What to work on: Please give the whole listing again exactly, without any of its pictures.

Entries supplied:
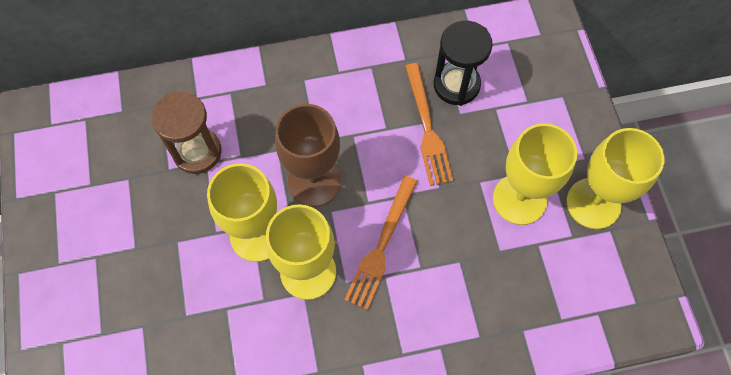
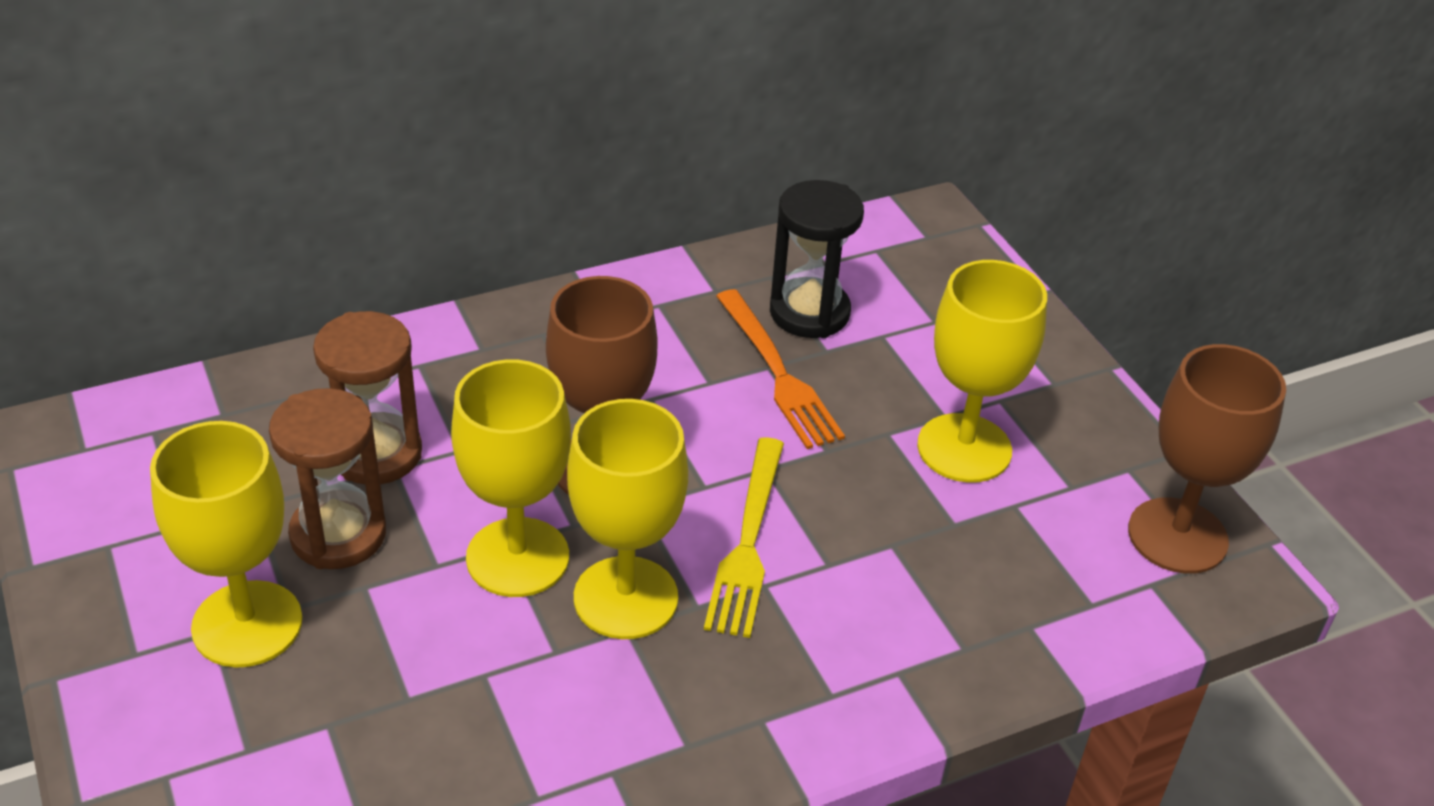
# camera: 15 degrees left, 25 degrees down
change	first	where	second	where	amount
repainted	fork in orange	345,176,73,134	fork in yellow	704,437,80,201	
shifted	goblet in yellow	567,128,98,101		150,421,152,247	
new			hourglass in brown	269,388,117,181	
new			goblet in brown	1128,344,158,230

Solution for this exercise:
# camera: 15 degrees left, 25 degrees down
change	first	where	second	where	amount
repainted	fork in orange	345,176,73,134	fork in yellow	704,437,80,201	
shifted	goblet in yellow	567,128,98,101		150,421,152,247	
new			hourglass in brown	269,388,117,181	
new			goblet in brown	1128,344,158,230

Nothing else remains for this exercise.